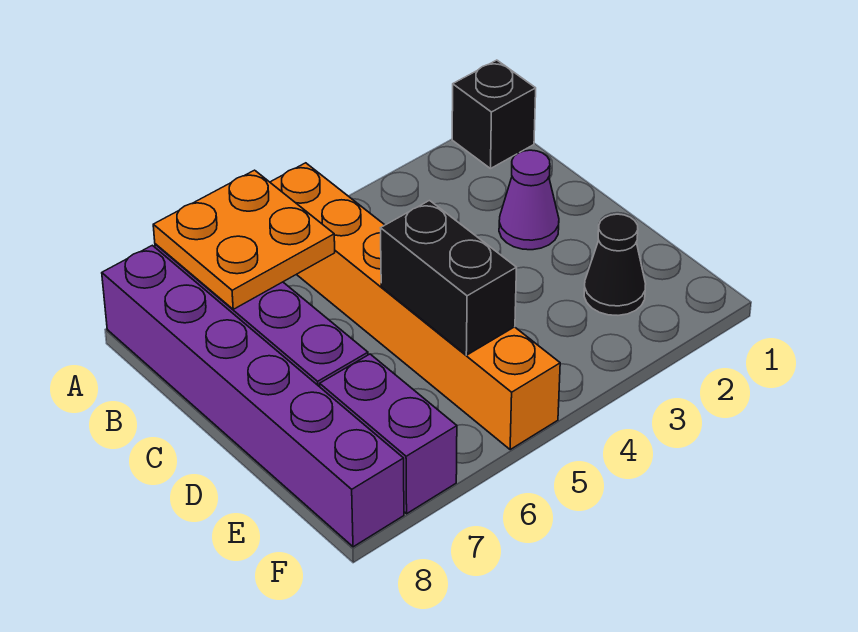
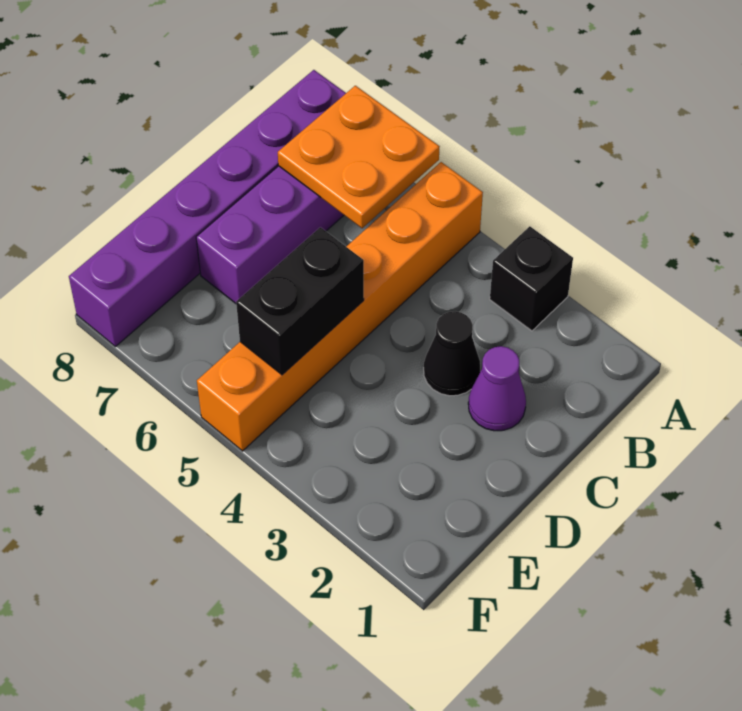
black brick A1 level 1 -> black brick A3 level 1
black cone E2 level 1 -> black cone C3 level 1
purple brick E7:F7 level 1 -> none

• [TRY IT]
Omitting the images, copy the listing exactly.

• [TASK ANSWER]
black brick A1 level 1 -> black brick A3 level 1
black cone E2 level 1 -> black cone C3 level 1
purple brick E7:F7 level 1 -> none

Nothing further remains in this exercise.